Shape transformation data
_ _ _

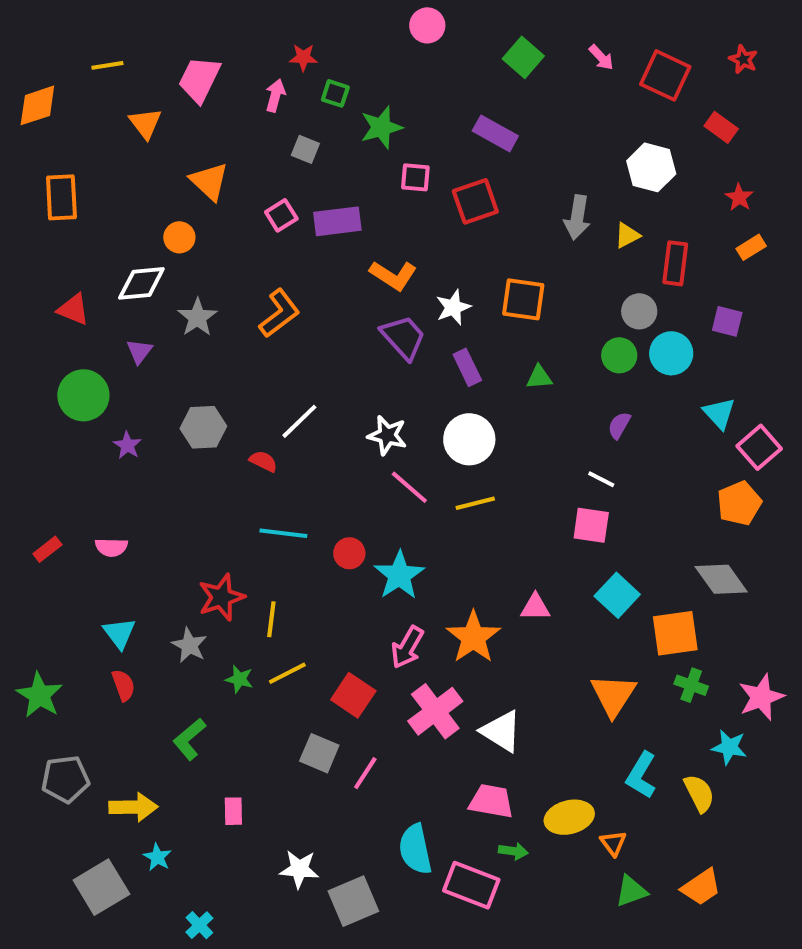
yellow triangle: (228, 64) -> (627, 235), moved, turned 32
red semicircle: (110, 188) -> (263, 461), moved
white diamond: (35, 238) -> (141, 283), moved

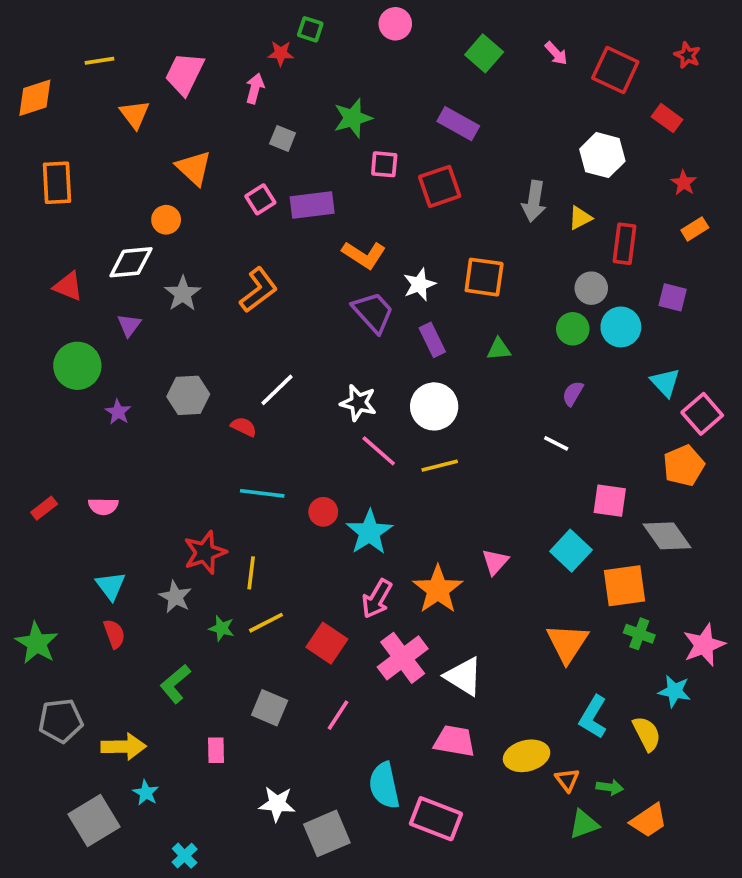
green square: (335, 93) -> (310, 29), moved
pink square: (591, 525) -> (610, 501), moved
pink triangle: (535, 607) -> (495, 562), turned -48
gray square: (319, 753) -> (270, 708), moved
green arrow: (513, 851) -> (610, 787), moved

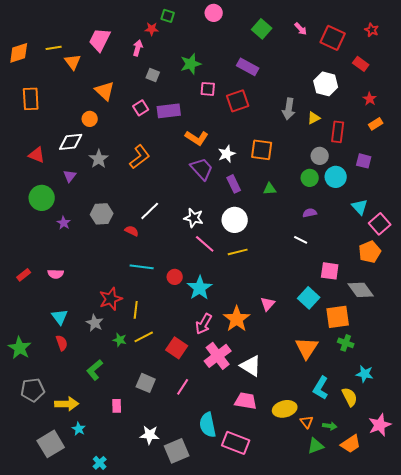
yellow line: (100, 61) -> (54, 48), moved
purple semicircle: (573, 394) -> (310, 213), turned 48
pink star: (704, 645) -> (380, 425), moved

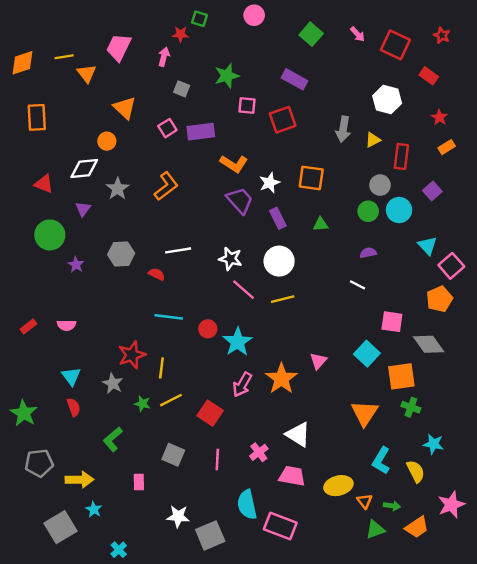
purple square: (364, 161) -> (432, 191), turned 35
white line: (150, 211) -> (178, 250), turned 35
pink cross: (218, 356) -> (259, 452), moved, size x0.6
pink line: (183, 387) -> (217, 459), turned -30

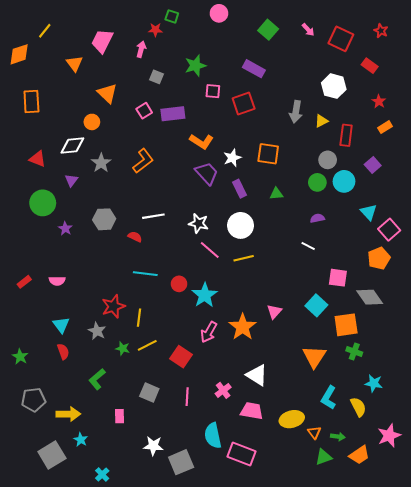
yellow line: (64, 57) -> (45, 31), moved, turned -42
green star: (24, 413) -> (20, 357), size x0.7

_ _ _

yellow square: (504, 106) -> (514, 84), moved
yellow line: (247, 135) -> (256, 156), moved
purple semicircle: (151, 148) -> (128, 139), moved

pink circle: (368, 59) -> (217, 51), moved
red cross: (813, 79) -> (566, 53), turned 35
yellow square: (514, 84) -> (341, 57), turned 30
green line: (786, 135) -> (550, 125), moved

_ _ _

WHAT THE EXERCISE ASKS → The reply should hold exactly the lines above, starting at the line with "yellow triangle: (228, 64)" and ending at the line with "green star: (24, 413) -> (20, 357), size x0.7", and no pictures.

RESPONSE TO THIS EXERCISE →
yellow triangle: (228, 64) -> (627, 235), moved, turned 32
red semicircle: (110, 188) -> (263, 461), moved
white diamond: (35, 238) -> (141, 283), moved

green square: (335, 93) -> (310, 29), moved
pink square: (591, 525) -> (610, 501), moved
pink triangle: (535, 607) -> (495, 562), turned -48
gray square: (319, 753) -> (270, 708), moved
green arrow: (513, 851) -> (610, 787), moved

yellow line: (100, 61) -> (54, 48), moved
purple semicircle: (573, 394) -> (310, 213), turned 48
pink star: (704, 645) -> (380, 425), moved

purple square: (364, 161) -> (432, 191), turned 35
white line: (150, 211) -> (178, 250), turned 35
pink cross: (218, 356) -> (259, 452), moved, size x0.6
pink line: (183, 387) -> (217, 459), turned -30

yellow line: (64, 57) -> (45, 31), moved, turned -42
green star: (24, 413) -> (20, 357), size x0.7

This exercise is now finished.